■ WORK TO BE COMPLETED
Transcribe every record beneath, precisely as written.

[Before-and-after object lists]

== Segment start ==

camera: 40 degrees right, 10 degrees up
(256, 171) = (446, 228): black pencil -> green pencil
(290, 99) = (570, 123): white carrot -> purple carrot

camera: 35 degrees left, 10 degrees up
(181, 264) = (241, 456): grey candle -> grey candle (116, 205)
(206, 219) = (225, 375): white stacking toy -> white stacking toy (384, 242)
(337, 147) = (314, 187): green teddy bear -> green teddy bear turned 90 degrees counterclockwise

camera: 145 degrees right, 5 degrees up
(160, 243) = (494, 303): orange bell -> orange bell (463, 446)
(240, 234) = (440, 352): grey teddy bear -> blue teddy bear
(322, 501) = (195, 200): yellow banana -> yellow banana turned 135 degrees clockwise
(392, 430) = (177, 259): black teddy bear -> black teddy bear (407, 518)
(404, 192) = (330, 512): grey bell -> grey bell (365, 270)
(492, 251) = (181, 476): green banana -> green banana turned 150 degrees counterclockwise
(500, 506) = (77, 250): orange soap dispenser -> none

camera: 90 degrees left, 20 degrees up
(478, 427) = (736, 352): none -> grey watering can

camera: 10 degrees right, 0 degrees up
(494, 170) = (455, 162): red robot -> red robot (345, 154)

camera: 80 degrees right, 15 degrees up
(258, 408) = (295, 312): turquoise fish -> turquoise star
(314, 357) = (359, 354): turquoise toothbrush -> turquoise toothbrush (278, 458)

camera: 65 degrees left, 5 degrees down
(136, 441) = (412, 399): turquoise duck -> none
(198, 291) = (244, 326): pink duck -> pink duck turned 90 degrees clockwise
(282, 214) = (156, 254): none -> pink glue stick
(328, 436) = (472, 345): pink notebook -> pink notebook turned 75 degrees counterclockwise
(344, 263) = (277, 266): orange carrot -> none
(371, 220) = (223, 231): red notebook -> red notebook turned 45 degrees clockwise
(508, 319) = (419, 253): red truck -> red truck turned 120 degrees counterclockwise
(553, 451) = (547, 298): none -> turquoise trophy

== Segment end ==

■ TASK ANSWER
camera: 40 degrees right, 10 degrees up
(256, 171) = (446, 228): black pencil -> green pencil
(290, 99) = (570, 123): white carrot -> purple carrot

camera: 35 degrees left, 10 degrees up
(181, 264) = (241, 456): grey candle -> grey candle (116, 205)
(206, 219) = (225, 375): white stacking toy -> white stacking toy (384, 242)
(337, 147) = (314, 187): green teddy bear -> green teddy bear turned 90 degrees counterclockwise

camera: 145 degrees right, 5 degrees up
(160, 243) = (494, 303): orange bell -> orange bell (463, 446)
(240, 234) = (440, 352): grey teddy bear -> blue teddy bear
(322, 501) = (195, 200): yellow banana -> yellow banana turned 135 degrees clockwise
(392, 430) = (177, 259): black teddy bear -> black teddy bear (407, 518)
(404, 192) = (330, 512): grey bell -> grey bell (365, 270)
(492, 251) = (181, 476): green banana -> green banana turned 150 degrees counterclockwise
(500, 506) = (77, 250): orange soap dispenser -> none

camera: 90 degrees left, 20 degrees up
(478, 427) = (736, 352): none -> grey watering can

camera: 10 degrees right, 0 degrees up
(494, 170) = (455, 162): red robot -> red robot (345, 154)

camera: 80 degrees right, 15 degrees up
(258, 408) = (295, 312): turquoise fish -> turquoise star
(314, 357) = (359, 354): turquoise toothbrush -> turquoise toothbrush (278, 458)

camera: 65 degrees left, 5 degrees down
(136, 441) = (412, 399): turquoise duck -> none
(198, 291) = (244, 326): pink duck -> pink duck turned 90 degrees clockwise
(282, 214) = (156, 254): none -> pink glue stick
(328, 436) = (472, 345): pink notebook -> pink notebook turned 75 degrees counterclockwise
(344, 263) = (277, 266): orange carrot -> none
(371, 220) = (223, 231): red notebook -> red notebook turned 45 degrees clockwise
(508, 319) = (419, 253): red truck -> red truck turned 120 degrees counterclockwise
(553, 451) = (547, 298): none -> turquoise trophy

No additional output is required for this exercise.